▶ _Assignment_: The records that follow are to be copied word for word. Pictures should be omitted.

▶ _Extracted information_:
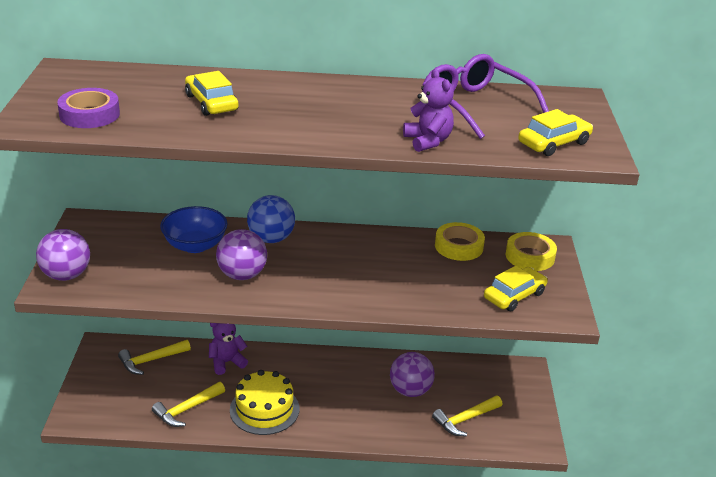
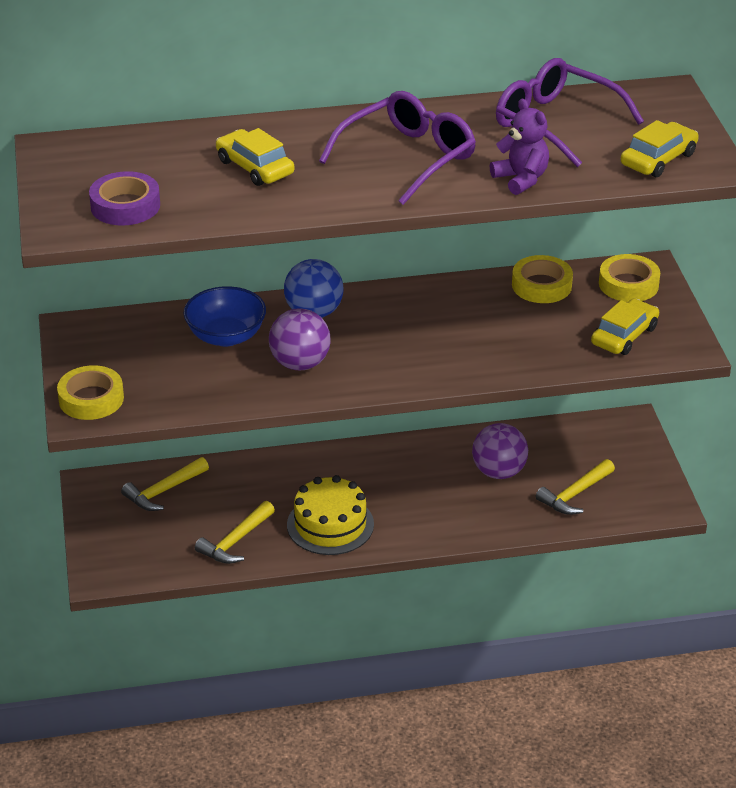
camera: 10 degrees left, 5 degrees up
purple ball [36,229,90,281] -> yellow tape [57,365,124,420]
purple teddy bear [209,323,248,375] -> none
none -> purple glasses [319,91,476,205]

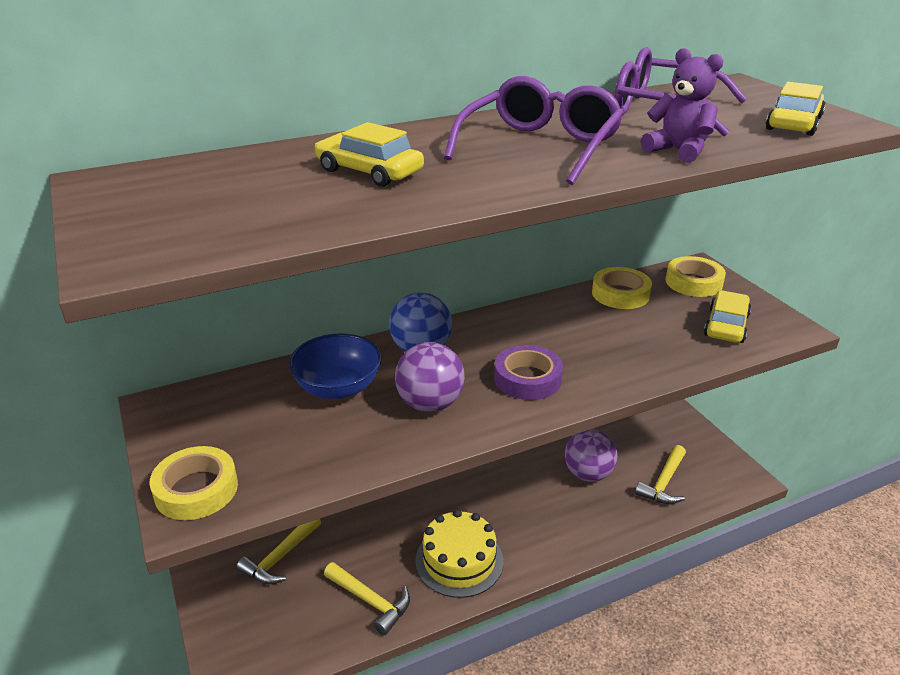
camera: 15 degrees left, 5 degrees down
purple tape [89,171,160,225] -> purple tape moved to [494,345,563,400]
yellow hammer [195,501,275,564] -> yellow hammer turned 75 degrees counterclockwise [324,562,410,635]

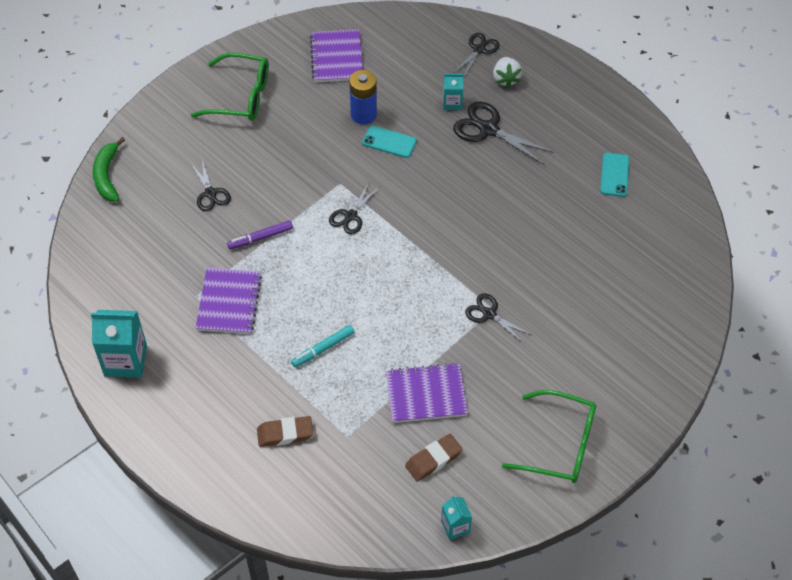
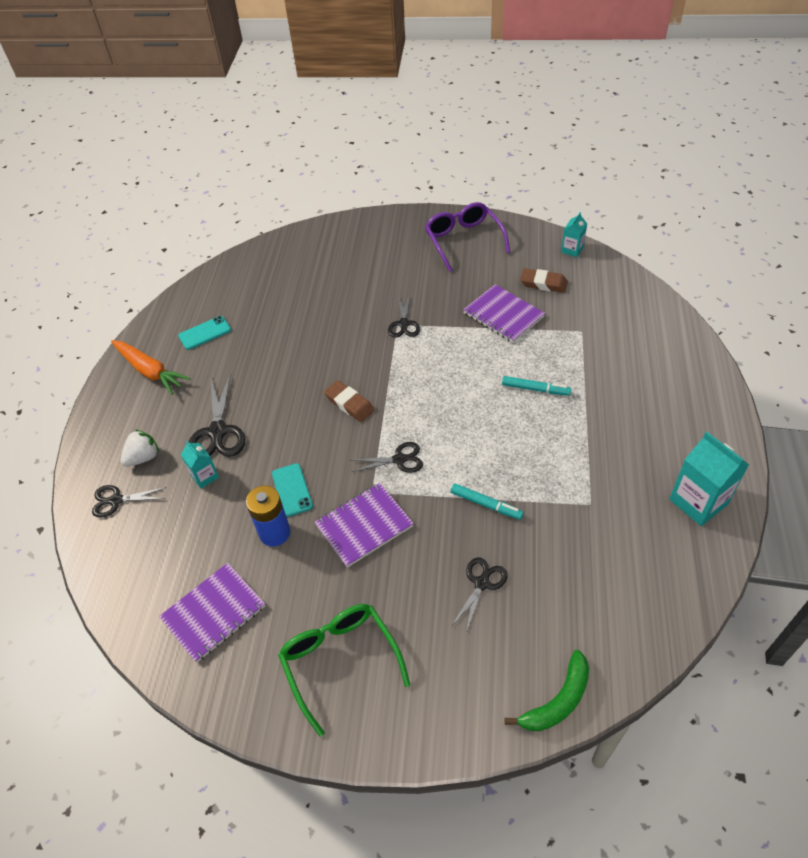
camera: 125 degrees left, 5 degrees down
purple notebook [196,268,262,334] -> purple notebook moved to [315,483,414,568]
purple marker [227,220,293,249] -> turquoise marker [451,484,524,520]
brown eraser [257,416,313,447] -> brown eraser moved to [324,380,374,422]
green glasses [502,390,596,483] -> purple glasses [425,202,511,272]
none -> orange carrot [111,340,191,395]

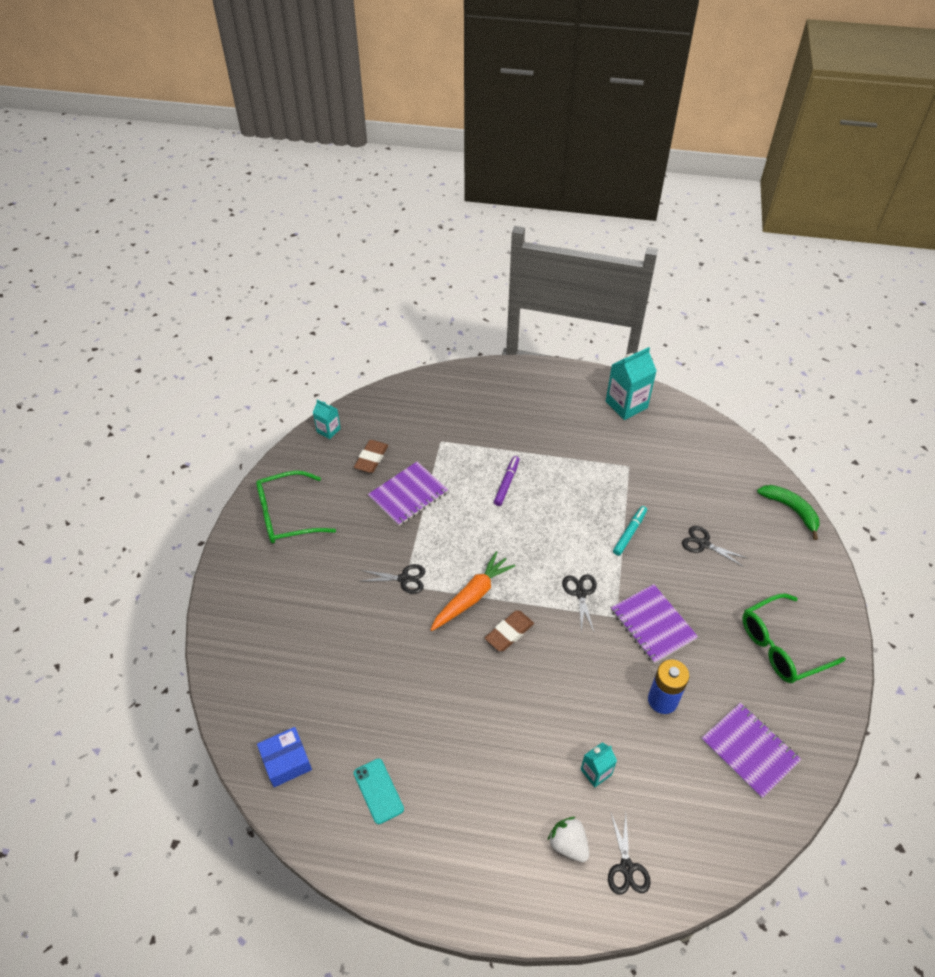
camera: 90 degrees left, 0 degrees up
orange carrot [111,340,191,395] -> orange carrot moved to [430,551,515,631]
black scissors [189,373,245,457] -> none
turquoise phone [272,463,313,517] -> none
purple glasses [425,202,511,272] -> green glasses [256,470,336,544]
turquoise marker [502,376,571,396] -> purple marker [494,456,519,506]
none -> blue box [257,727,312,787]

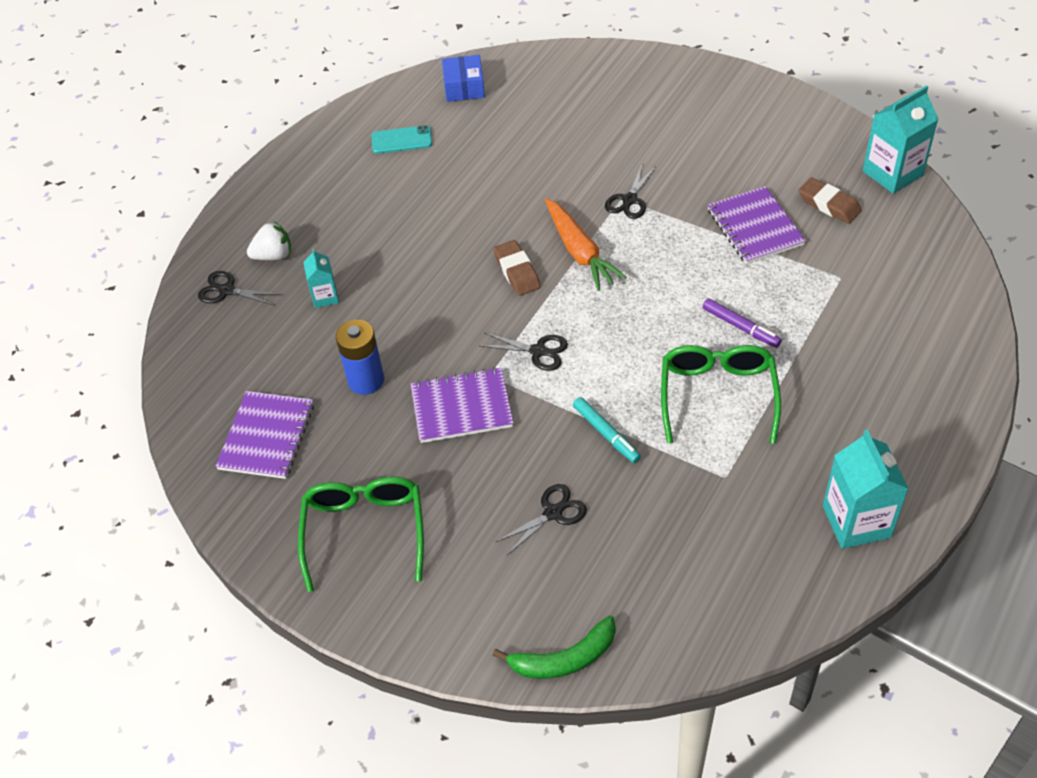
camera: 115 degrees right, 0 degrees up
green glasses [256,470,336,544] -> green glasses moved to [661,345,781,444]
turquoise carton [313,399,341,439] -> turquoise carton [863,85,938,194], size x1.81
purple notebook [701,703,801,799] -> purple notebook turned 60 degrees counterclockwise [216,391,314,479]

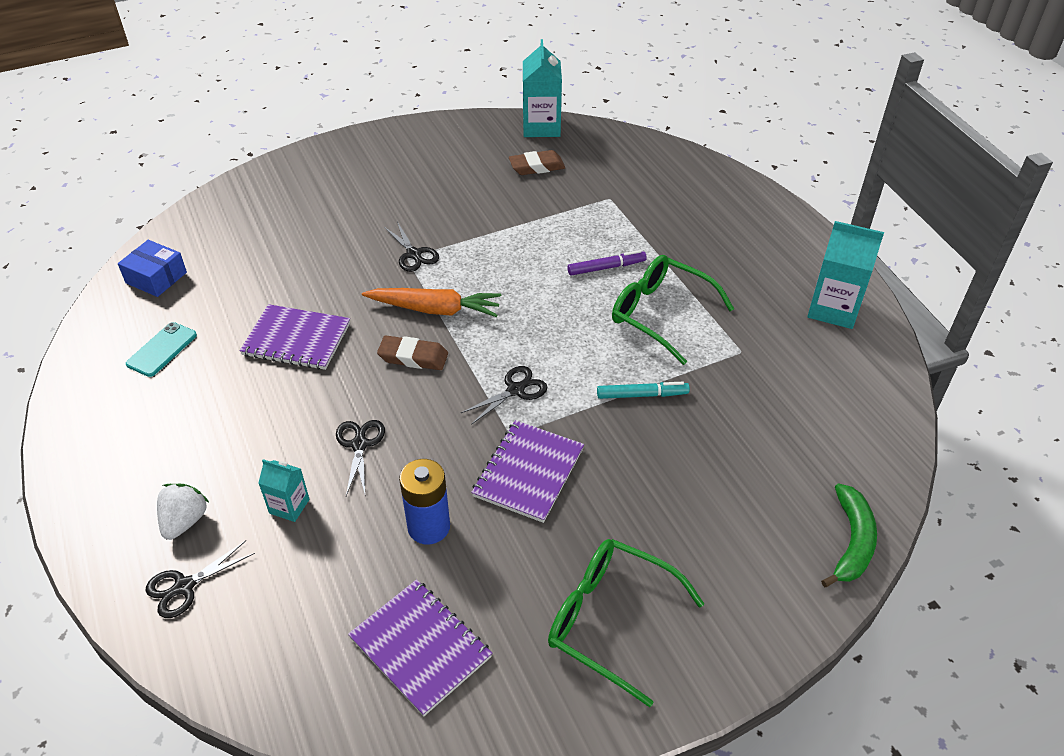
camera: 60 degrees left, 5 degrees down
black scissors [496,484,587,556] -> black scissors moved to [336,420,385,496]
purple notebook [708,186,806,264] -> purple notebook moved to [240,304,350,370]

▶ _Task result_:
camera: 10 degrees left, 5 degrees up
purple ball [36,229,90,281] -> yellow tape [57,365,124,420]
purple teddy bear [209,323,248,375] -> none
none -> purple glasses [319,91,476,205]

camera: 15 degrees left, 5 degrees down
purple tape [89,171,160,225] -> purple tape moved to [494,345,563,400]
yellow hammer [195,501,275,564] -> yellow hammer turned 75 degrees counterclockwise [324,562,410,635]

camera: 125 degrees left, 5 degrees down
purple notebook [196,268,262,334] -> purple notebook moved to [315,483,414,568]
purple marker [227,220,293,249] -> turquoise marker [451,484,524,520]
brown eraser [257,416,313,447] -> brown eraser moved to [324,380,374,422]
green glasses [502,390,596,483] -> purple glasses [425,202,511,272]
none -> orange carrot [111,340,191,395]

camera: 90 degrees left, 0 degrees up
orange carrot [111,340,191,395] -> orange carrot moved to [430,551,515,631]
black scissors [189,373,245,457] -> none
turquoise phone [272,463,313,517] -> none
purple glasses [425,202,511,272] -> green glasses [256,470,336,544]
turquoise marker [502,376,571,396] -> purple marker [494,456,519,506]
none -> blue box [257,727,312,787]

camera: 115 degrees right, 0 degrees up
green glasses [256,470,336,544] -> green glasses moved to [661,345,781,444]
turquoise carton [313,399,341,439] -> turquoise carton [863,85,938,194], size x1.81
purple notebook [701,703,801,799] -> purple notebook turned 60 degrees counterclockwise [216,391,314,479]

camera: 60 degrees left, 5 degrees down
black scissors [496,484,587,556] -> black scissors moved to [336,420,385,496]
purple notebook [708,186,806,264] -> purple notebook moved to [240,304,350,370]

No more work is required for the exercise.